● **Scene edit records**
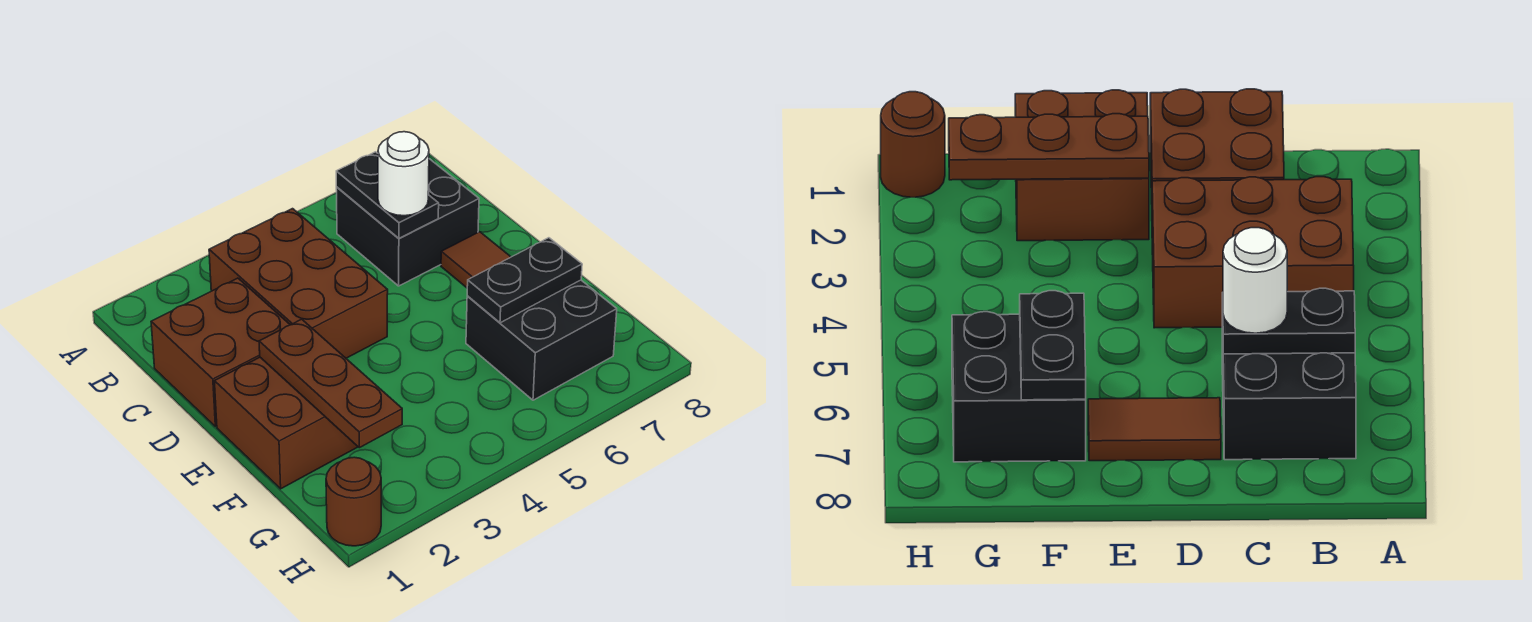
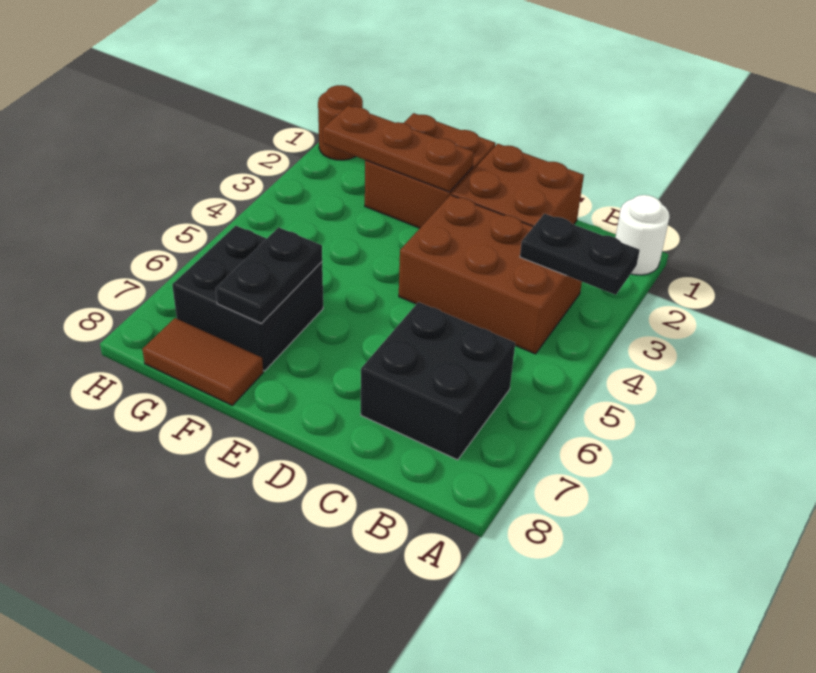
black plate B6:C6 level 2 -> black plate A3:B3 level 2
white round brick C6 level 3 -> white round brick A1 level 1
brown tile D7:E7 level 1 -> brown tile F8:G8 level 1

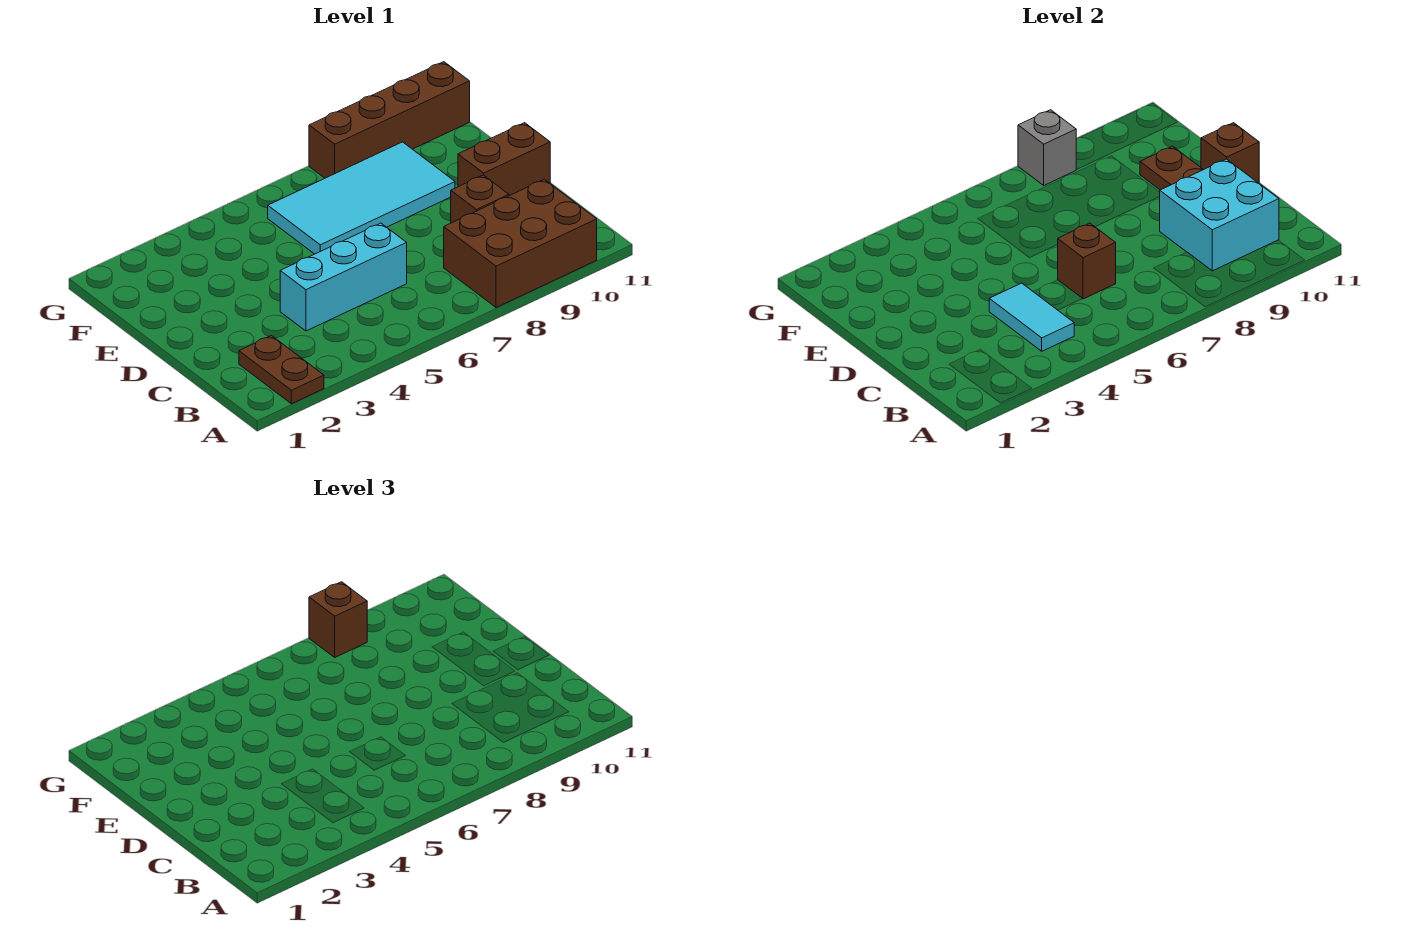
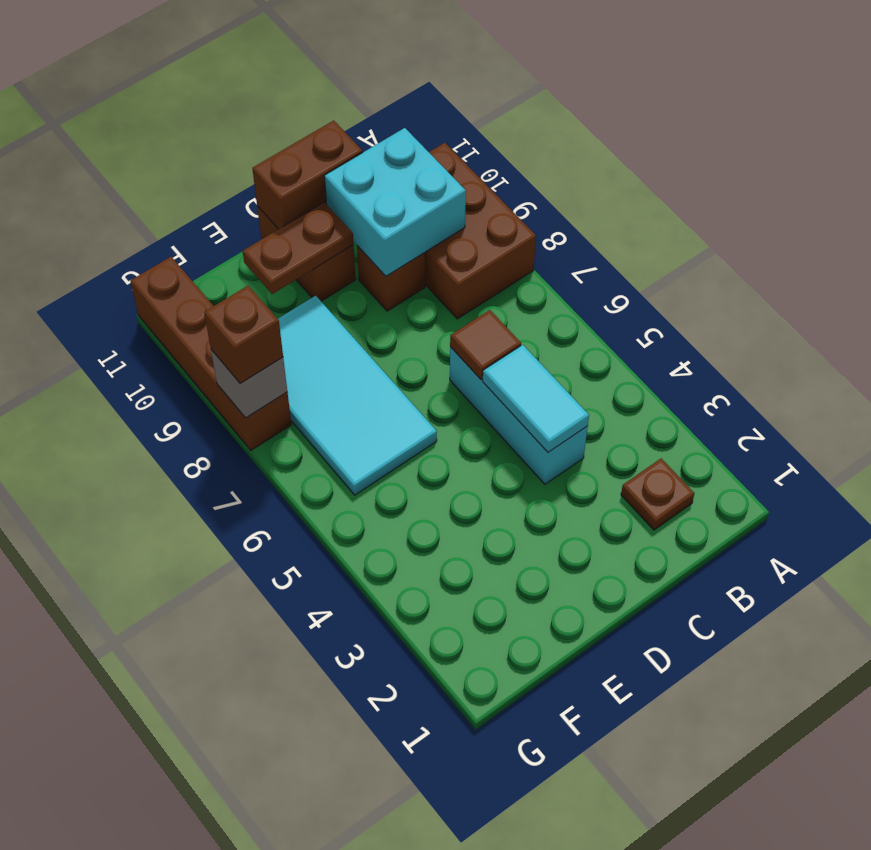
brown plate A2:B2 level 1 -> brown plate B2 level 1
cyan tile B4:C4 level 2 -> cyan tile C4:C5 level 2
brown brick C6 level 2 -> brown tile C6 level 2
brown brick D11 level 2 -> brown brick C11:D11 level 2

● **What needs to be done**
Count how many lines in the records above hold the word "brick", and answer with that number alone.

● **Written response**
3